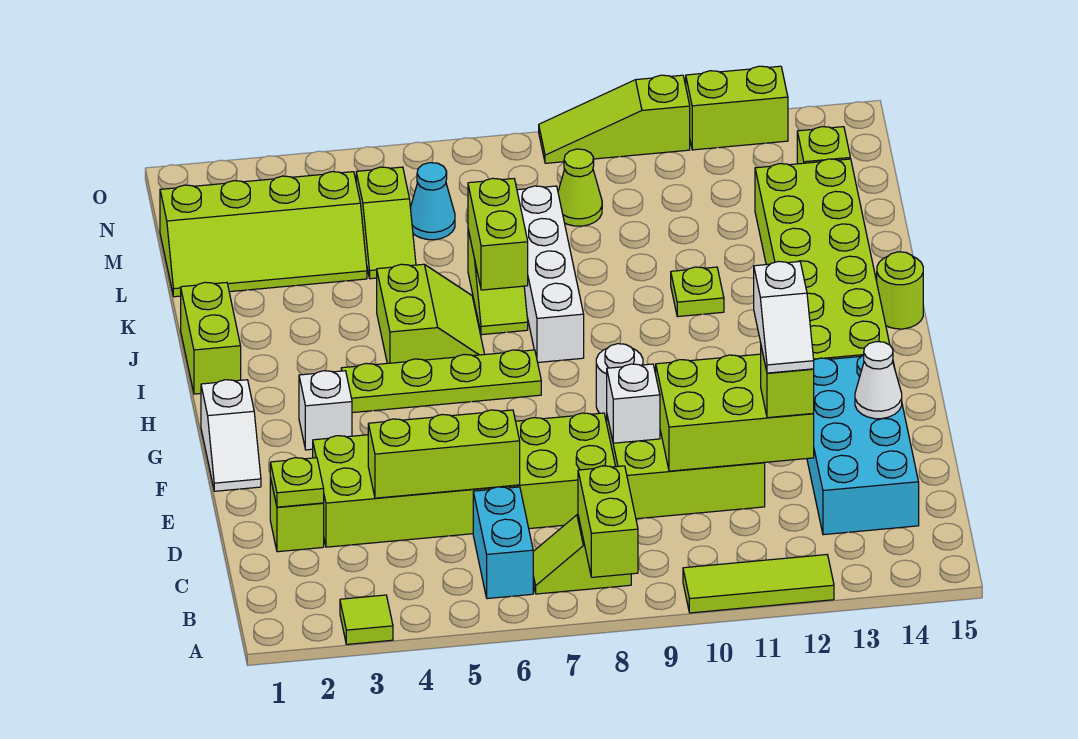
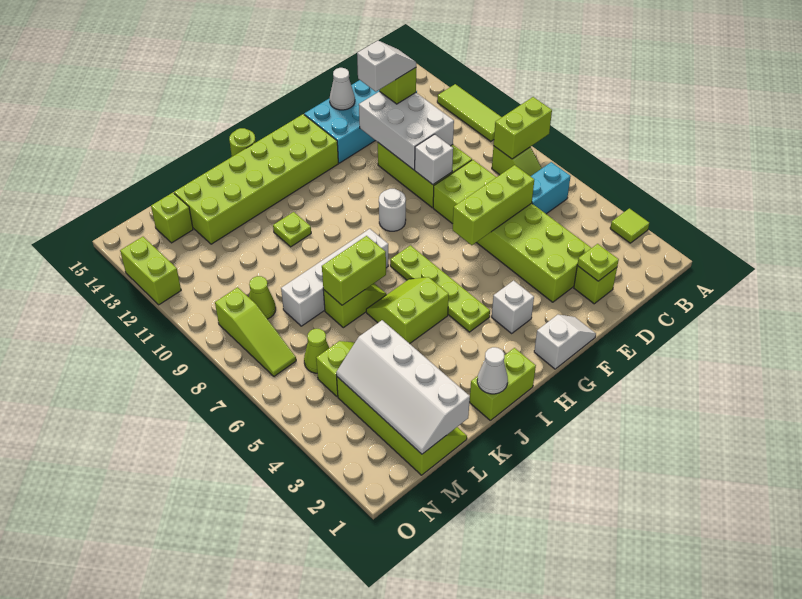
lime 1x3 brick [368,410,520,498] -> lime 1x3 brick turned to [453,165,534,245]
lime 2x3 brick [656,354,814,471] -> white 2x3 brick [359,91,454,170]
none -> white 1x1 cone [477,347,508,394]
none -> white 2x4 slope [336,320,470,454]
cyan 1x1 cone [410,163,455,240] -> lime 1x1 cone [304,329,329,373]
lime 1x3 slope [539,75,690,163] -> lime 1x3 slope moved to [215,287,296,376]

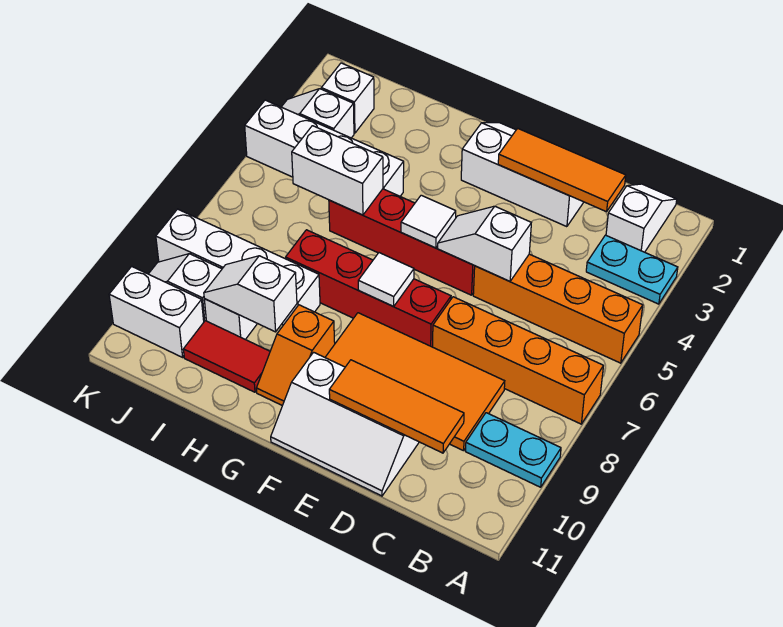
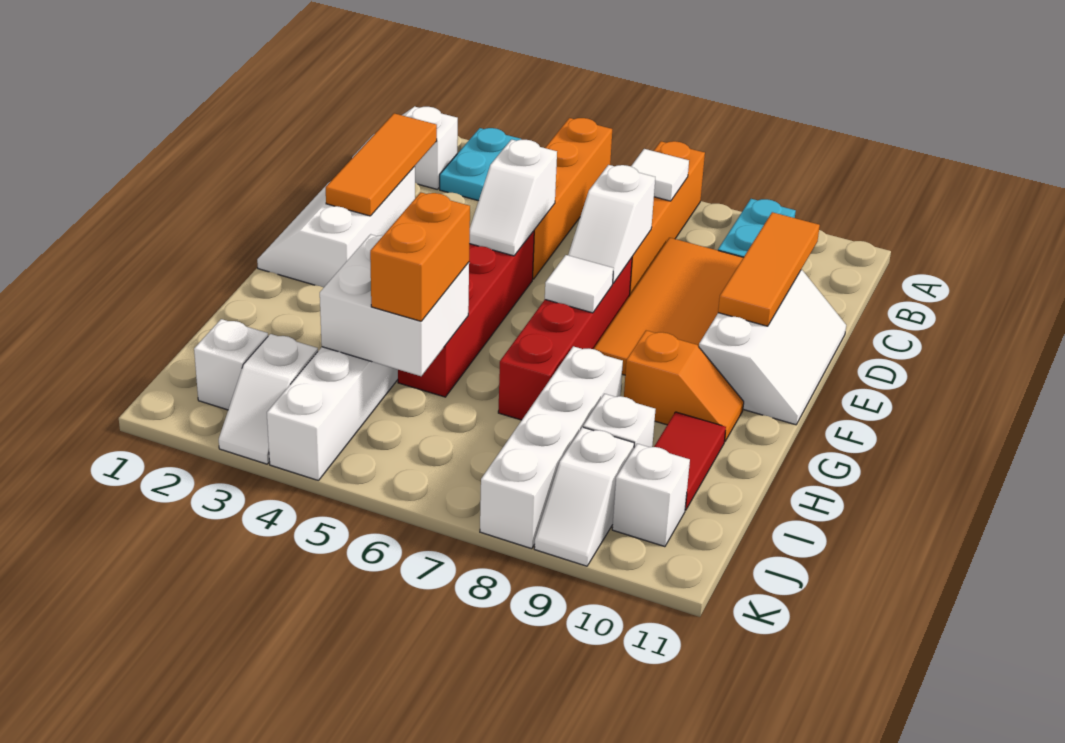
white 1x1 tile [401,195,456,248] -> white 1x1 tile moved to [631,149,689,201]
white 1x2 brick [292,126,383,215] -> white 2x2 brick [320,234,469,376]
none -> orange 1x2 brick [370,192,470,321]
white 1x2 slope [204,256,297,332] -> white 1x2 slope moved to [568,165,655,283]
white 1x2 brick [109,266,204,357] -> white 1x1 brick [612,444,690,547]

********

# REQUIRED WORK
Could you please write out exactly the lines from the start of the entries above through the line that holds "none -> white 2x4 slope [336,320,470,454]", both included, with no pictures?

# TASK ANSWER
lime 1x3 brick [368,410,520,498] -> lime 1x3 brick turned to [453,165,534,245]
lime 2x3 brick [656,354,814,471] -> white 2x3 brick [359,91,454,170]
none -> white 1x1 cone [477,347,508,394]
none -> white 2x4 slope [336,320,470,454]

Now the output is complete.